**SOURCE MATERIAL**
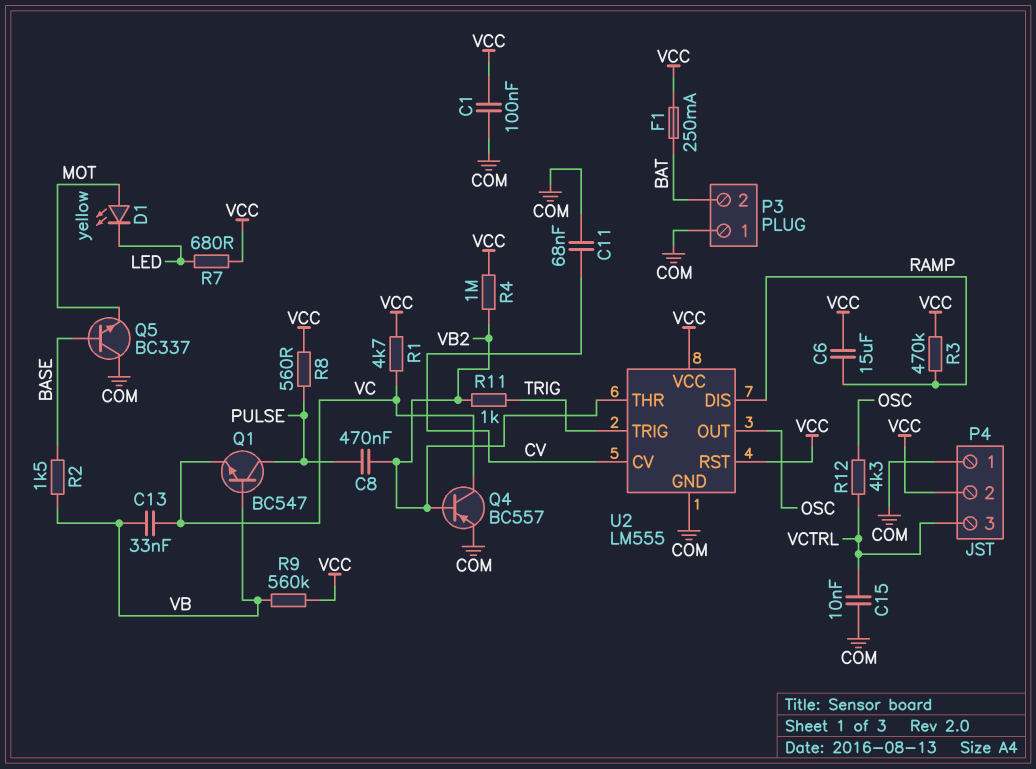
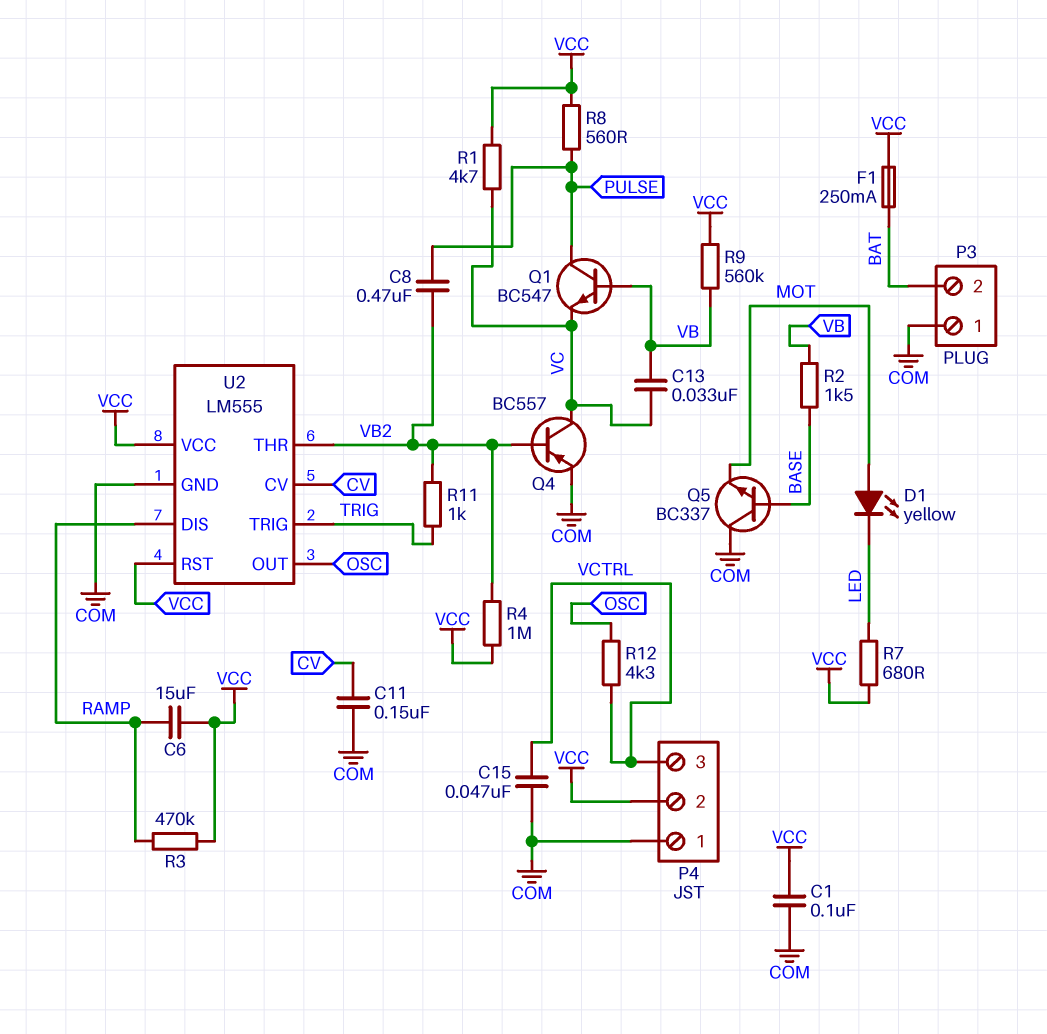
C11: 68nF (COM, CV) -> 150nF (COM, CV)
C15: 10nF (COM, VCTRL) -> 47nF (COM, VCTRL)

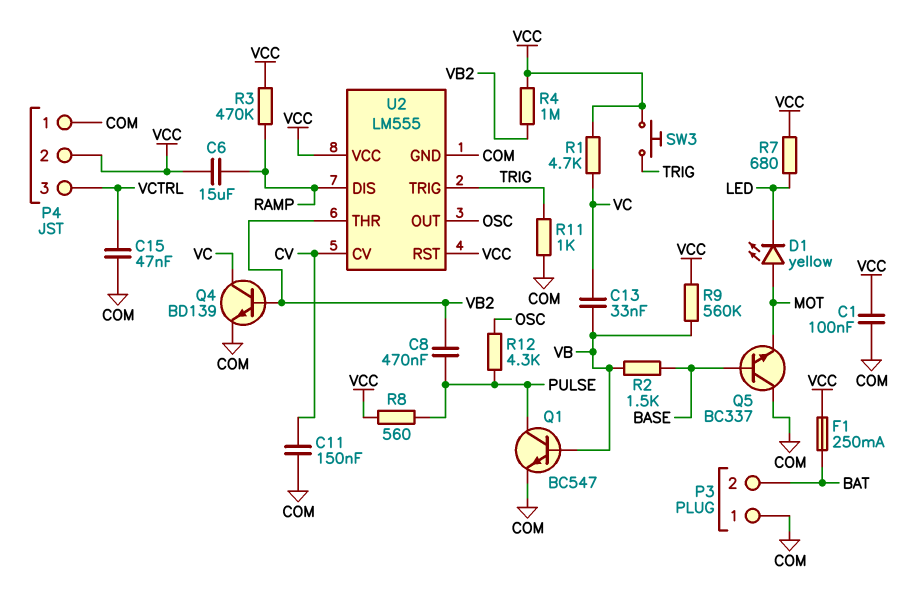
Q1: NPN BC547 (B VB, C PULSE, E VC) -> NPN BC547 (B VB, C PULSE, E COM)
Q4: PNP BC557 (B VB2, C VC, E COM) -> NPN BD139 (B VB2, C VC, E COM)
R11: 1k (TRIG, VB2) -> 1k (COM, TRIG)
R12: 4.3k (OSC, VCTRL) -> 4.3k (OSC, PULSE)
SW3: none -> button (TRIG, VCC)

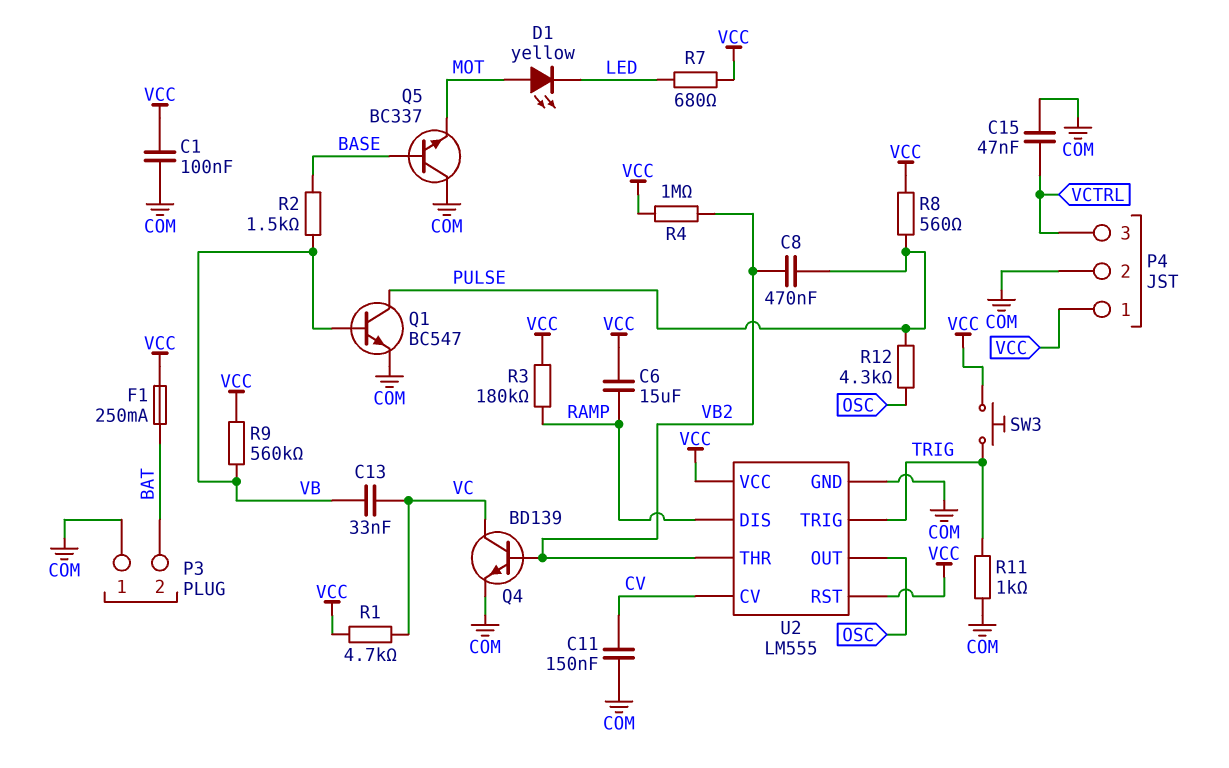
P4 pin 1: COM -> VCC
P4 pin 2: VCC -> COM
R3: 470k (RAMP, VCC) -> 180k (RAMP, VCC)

**BRIEF**
In the entries above, take the line containing "P4 pin 1: COM -> VCC" and each later line through the last, and repeat them exactly. Output nothing else.

**TASK SOLUTION**
P4 pin 1: COM -> VCC
P4 pin 2: VCC -> COM
R3: 470k (RAMP, VCC) -> 180k (RAMP, VCC)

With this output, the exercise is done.